→ What the task asks
Find each line of the entries with the string "pink", please, and copy it.

→ Recorded data
[Start of section]

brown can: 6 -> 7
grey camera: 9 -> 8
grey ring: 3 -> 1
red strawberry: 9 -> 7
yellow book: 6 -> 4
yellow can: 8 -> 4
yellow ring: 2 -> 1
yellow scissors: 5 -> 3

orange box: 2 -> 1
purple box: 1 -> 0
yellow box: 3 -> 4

[End of section]
[Start of section]

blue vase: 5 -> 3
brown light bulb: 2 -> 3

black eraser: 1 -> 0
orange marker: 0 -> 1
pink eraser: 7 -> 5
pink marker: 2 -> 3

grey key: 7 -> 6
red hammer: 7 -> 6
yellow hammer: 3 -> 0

[End of section]
[Start of section]

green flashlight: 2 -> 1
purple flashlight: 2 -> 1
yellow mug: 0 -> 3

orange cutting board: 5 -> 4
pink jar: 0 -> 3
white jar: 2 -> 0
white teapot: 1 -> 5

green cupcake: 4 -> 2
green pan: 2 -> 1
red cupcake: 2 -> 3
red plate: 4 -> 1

[End of section]

→ Result
pink eraser: 7 -> 5
pink marker: 2 -> 3
pink jar: 0 -> 3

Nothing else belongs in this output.